** Opening Materials provided block **

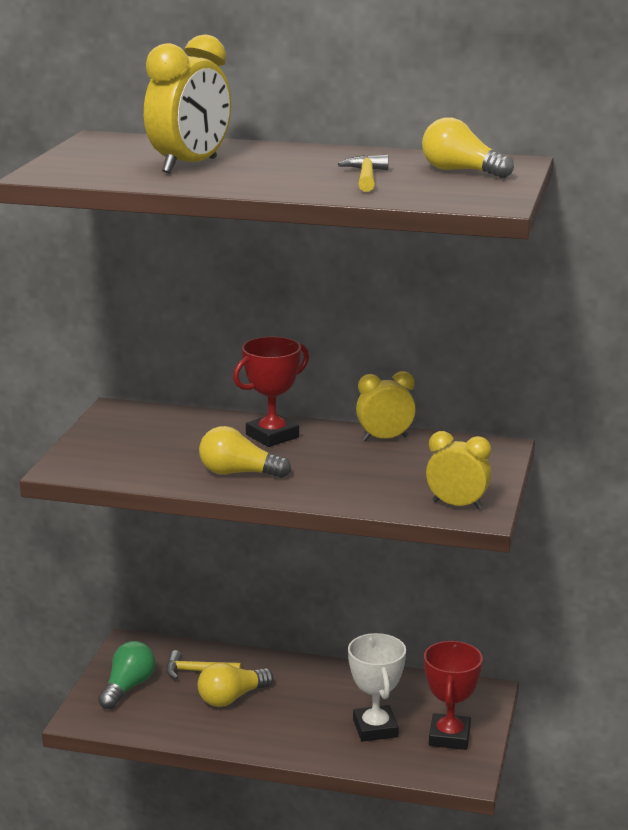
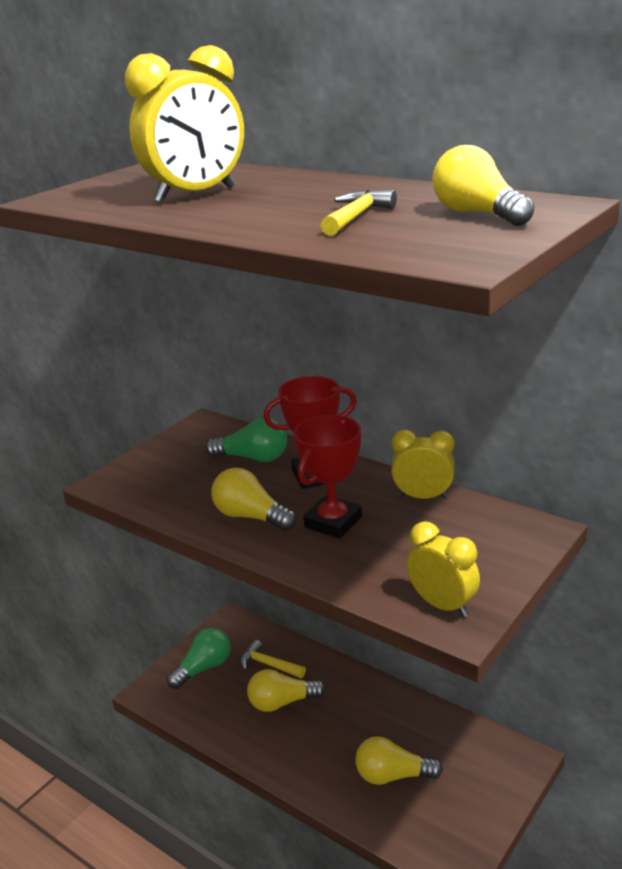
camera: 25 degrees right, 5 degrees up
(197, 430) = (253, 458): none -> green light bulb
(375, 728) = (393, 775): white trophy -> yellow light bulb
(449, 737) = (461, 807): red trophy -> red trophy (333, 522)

** Closing Materials provided block **
** Opening Materials provided block **

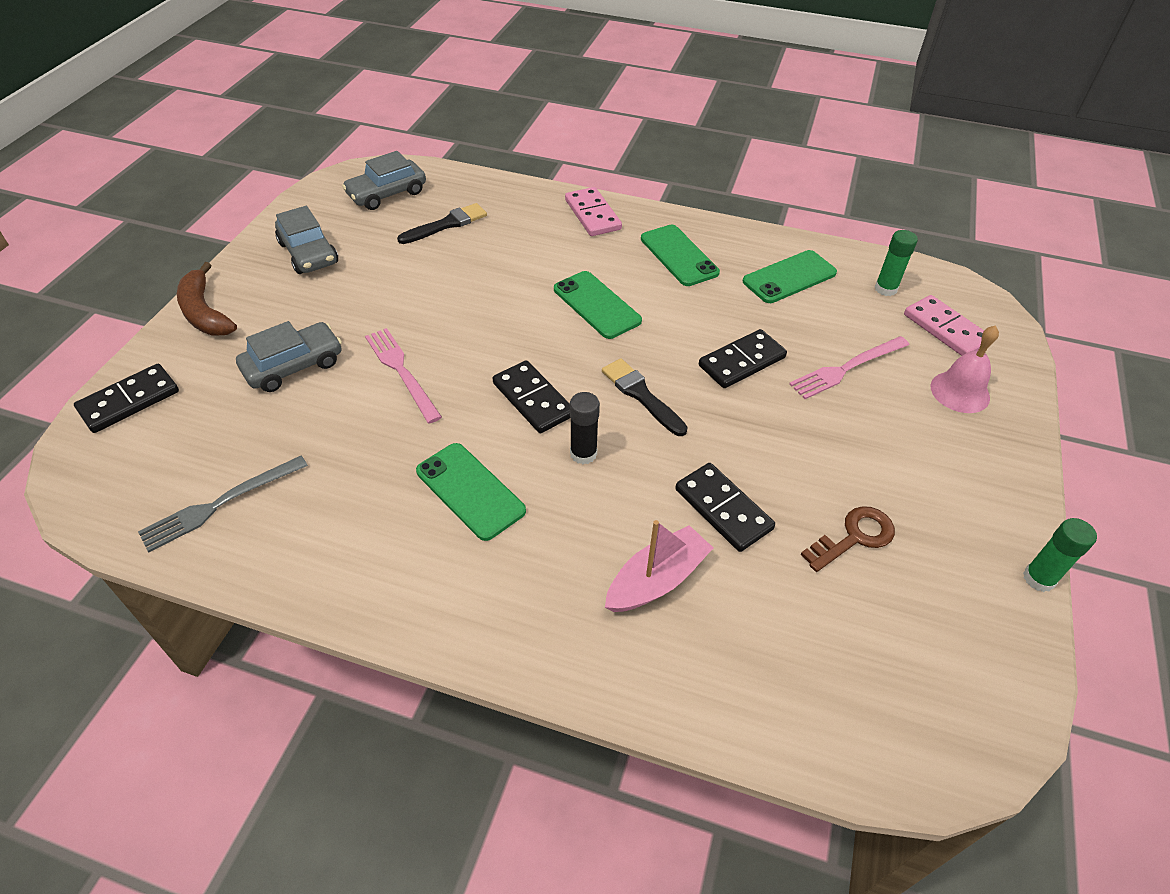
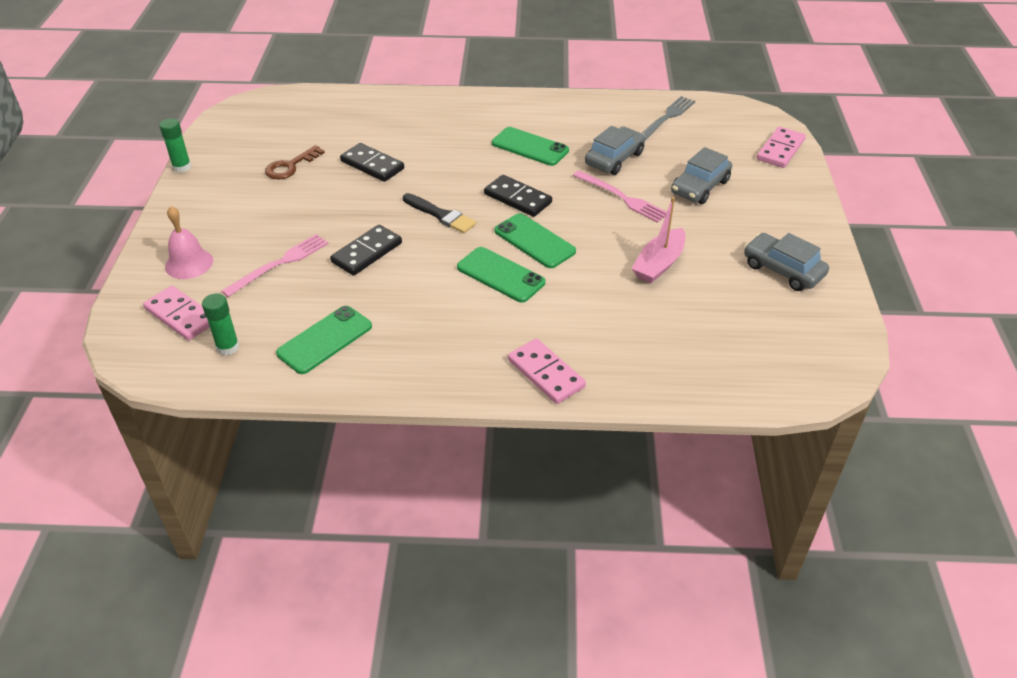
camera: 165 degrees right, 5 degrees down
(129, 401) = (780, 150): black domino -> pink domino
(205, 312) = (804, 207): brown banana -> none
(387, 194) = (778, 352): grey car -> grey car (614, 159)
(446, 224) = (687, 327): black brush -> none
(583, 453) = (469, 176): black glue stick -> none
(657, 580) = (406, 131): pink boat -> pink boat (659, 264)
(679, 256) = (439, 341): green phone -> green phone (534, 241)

** Closing Materials provided block **

### Work required:
In the entries above, the lines from the one bearing "(205, 312) = (804, 207): brown banana -> none" up to and including the one bearing "(679, 256) = (439, 341): green" should be transcribed exactly; no other line is wanted.

### Answer space:
(205, 312) = (804, 207): brown banana -> none
(387, 194) = (778, 352): grey car -> grey car (614, 159)
(446, 224) = (687, 327): black brush -> none
(583, 453) = (469, 176): black glue stick -> none
(657, 580) = (406, 131): pink boat -> pink boat (659, 264)
(679, 256) = (439, 341): green phone -> green phone (534, 241)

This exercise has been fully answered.